Stored data entries
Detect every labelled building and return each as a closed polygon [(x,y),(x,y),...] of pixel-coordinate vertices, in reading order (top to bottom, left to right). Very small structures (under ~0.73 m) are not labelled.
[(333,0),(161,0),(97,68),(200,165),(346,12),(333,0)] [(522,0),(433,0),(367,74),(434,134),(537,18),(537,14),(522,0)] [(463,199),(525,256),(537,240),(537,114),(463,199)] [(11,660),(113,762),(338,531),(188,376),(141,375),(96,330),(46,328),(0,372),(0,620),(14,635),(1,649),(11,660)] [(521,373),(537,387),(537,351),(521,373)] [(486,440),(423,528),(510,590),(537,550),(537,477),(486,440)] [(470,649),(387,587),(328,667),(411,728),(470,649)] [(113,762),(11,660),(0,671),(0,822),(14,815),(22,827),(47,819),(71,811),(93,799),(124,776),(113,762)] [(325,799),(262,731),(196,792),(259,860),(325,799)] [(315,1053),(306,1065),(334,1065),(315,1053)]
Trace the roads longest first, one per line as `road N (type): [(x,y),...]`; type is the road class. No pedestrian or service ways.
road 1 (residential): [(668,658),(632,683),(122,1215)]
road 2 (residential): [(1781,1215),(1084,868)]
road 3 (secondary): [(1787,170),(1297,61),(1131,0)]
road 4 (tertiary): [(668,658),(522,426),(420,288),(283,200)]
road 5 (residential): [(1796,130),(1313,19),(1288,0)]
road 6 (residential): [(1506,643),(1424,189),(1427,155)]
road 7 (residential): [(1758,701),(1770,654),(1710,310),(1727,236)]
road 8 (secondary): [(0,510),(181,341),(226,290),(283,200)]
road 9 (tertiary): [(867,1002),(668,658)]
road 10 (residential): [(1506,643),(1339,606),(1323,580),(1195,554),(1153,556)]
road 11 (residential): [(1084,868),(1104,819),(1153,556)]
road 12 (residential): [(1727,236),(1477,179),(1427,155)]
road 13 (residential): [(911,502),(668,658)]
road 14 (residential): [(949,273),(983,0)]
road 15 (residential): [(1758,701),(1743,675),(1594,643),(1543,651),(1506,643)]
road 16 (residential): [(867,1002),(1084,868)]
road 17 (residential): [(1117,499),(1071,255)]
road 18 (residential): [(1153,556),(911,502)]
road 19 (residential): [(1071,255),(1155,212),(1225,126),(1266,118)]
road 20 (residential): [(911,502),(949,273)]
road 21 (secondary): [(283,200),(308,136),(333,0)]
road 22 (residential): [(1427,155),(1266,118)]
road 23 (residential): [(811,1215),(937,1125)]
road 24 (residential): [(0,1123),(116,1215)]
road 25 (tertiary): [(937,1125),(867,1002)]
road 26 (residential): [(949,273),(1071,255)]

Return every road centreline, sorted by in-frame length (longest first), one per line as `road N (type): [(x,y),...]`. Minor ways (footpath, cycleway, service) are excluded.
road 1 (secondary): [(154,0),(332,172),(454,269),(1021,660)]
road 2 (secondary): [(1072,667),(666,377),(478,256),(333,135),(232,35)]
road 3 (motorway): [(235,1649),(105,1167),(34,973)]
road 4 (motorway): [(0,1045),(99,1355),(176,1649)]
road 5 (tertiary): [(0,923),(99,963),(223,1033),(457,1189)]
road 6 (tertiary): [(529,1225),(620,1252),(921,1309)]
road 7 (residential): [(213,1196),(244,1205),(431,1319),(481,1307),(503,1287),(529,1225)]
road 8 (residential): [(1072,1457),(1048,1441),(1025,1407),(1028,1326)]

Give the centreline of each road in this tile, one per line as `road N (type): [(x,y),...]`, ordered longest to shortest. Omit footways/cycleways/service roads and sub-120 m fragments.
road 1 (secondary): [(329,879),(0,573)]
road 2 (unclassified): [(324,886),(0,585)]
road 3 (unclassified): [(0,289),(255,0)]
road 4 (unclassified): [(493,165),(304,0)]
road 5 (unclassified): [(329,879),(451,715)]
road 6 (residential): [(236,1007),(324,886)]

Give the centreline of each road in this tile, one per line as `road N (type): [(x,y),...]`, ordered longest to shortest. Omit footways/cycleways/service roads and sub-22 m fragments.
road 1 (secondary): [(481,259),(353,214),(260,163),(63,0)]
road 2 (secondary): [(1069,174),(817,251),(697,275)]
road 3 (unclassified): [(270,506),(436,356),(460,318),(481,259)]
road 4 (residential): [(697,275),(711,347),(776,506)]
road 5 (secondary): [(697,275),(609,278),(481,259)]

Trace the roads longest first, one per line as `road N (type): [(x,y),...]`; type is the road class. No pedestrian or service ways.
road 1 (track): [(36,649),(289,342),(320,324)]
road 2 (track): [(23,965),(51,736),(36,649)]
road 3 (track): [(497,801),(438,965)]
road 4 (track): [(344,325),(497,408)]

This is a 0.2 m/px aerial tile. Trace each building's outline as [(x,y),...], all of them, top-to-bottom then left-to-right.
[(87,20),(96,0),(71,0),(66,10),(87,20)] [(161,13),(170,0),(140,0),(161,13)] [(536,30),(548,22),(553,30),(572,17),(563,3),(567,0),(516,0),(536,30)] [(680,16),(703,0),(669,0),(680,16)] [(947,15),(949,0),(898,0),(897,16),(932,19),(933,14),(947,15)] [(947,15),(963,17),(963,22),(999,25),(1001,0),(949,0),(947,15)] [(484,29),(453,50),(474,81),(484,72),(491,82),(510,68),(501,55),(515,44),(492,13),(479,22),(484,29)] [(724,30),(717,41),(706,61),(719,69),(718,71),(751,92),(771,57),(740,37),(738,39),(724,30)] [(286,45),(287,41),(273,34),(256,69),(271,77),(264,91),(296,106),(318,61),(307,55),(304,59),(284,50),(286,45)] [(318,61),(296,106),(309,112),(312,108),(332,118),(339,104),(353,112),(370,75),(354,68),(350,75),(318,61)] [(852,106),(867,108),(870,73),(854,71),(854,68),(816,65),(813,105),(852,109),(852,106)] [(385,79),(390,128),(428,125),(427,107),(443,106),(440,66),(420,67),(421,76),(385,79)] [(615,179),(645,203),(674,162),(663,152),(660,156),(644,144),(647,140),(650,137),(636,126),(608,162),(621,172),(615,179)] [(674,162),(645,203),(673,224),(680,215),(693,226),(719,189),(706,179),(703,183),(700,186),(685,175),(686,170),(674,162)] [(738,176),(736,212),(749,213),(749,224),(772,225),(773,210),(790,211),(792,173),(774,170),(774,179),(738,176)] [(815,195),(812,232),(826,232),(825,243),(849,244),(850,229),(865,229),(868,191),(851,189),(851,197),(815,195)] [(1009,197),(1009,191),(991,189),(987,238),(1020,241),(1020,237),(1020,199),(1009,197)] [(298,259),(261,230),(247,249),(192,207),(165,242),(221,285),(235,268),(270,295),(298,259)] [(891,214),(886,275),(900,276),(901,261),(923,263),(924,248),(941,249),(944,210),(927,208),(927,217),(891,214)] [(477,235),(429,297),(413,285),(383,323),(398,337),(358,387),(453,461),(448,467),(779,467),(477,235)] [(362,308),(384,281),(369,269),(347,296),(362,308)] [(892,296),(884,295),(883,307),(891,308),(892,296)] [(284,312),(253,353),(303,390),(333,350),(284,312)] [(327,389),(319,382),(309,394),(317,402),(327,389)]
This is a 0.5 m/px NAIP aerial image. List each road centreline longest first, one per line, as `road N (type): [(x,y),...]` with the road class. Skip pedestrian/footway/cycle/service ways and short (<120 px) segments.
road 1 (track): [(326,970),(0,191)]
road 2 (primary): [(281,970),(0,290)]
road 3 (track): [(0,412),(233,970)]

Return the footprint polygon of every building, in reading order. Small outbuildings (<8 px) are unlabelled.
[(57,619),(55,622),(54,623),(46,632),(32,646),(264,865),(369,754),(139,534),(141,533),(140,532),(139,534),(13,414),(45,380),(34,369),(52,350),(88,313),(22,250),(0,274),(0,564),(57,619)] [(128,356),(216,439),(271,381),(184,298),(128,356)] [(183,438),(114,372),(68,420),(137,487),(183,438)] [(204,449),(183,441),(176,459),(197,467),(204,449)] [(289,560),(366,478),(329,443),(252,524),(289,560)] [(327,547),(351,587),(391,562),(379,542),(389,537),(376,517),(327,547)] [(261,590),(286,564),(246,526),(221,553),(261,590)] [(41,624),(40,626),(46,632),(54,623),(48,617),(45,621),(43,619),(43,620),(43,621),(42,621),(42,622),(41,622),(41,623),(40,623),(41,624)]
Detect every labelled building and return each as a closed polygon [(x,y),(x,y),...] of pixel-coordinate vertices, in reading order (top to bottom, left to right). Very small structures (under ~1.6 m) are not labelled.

Your assignment:
Please write out, exactly as they appear, only the lines from the one holding "This is a 0.5" through the end of the data.

Answer space:
This is a 0.5 m/px NAIP aerial image. List each road centreline longest first, one per line, as `road N (type): [(x,y),...]` with the road class. Skip pedestrian/footway/cycle/service ways and short (<120 px) segments.
road 1 (track): [(326,970),(0,191)]
road 2 (primary): [(281,970),(0,290)]
road 3 (track): [(0,412),(233,970)]

Return the footprint polygon of every building, in reading order. Small outbuildings (<8 px) are unlabelled.
[(57,619),(55,622),(54,623),(46,632),(32,646),(264,865),(369,754),(139,534),(141,533),(140,532),(139,534),(13,414),(45,380),(34,369),(52,350),(88,313),(22,250),(0,274),(0,564),(57,619)] [(128,356),(216,439),(271,381),(184,298),(128,356)] [(183,438),(114,372),(68,420),(137,487),(183,438)] [(204,449),(183,441),(176,459),(197,467),(204,449)] [(289,560),(366,478),(329,443),(252,524),(289,560)] [(327,547),(351,587),(391,562),(379,542),(389,537),(376,517),(327,547)] [(261,590),(286,564),(246,526),(221,553),(261,590)] [(41,624),(40,626),(46,632),(54,623),(48,617),(45,621),(43,619),(43,620),(43,621),(42,621),(42,622),(41,622),(41,623),(40,623),(41,624)]
Detect every labelled building and return each as a closed polygon [(x,y),(x,y),...] of pixel-coordinate vertices, in reading order (top to bottom, left to right). Very small structures (under ~1.6 m) are not labelled.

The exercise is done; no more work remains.